Goal: Copy every line of text in the records below word for word, without changing anything. Leave out the pictures.

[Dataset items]
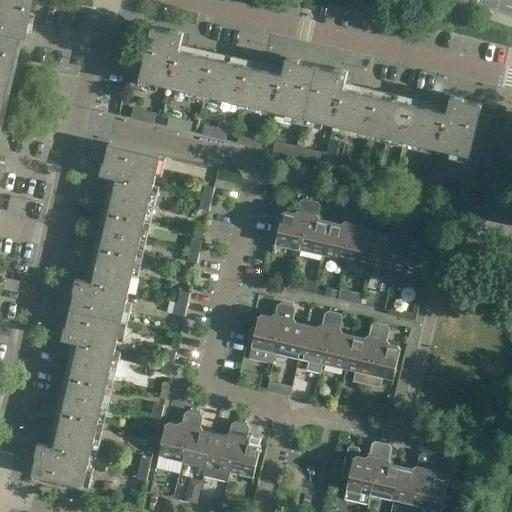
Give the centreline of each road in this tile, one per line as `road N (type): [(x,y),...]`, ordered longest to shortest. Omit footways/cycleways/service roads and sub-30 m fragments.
road 1 (residential): [(282,421),(273,405),(217,392),(208,374),(254,176),(245,159),(75,119)]
road 2 (residential): [(511,78),(180,0)]
road 3 (residential): [(15,404),(75,119)]
road 4 (residential): [(282,421),(311,408),(404,430)]
road 5 (residential): [(75,119),(108,0)]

Solution for this problem:
Give the centreline of each road in this tile, one per line as `road N (type): [(x,y),...]`, ordered longest to shortest. Omit footways/cycleways/service roads and sub-30 m fragments.
road 1 (residential): [(282,421),(273,405),(217,392),(208,374),(254,176),(245,159),(75,119)]
road 2 (residential): [(511,78),(180,0)]
road 3 (residential): [(15,404),(75,119)]
road 4 (residential): [(282,421),(311,408),(404,430)]
road 5 (residential): [(75,119),(108,0)]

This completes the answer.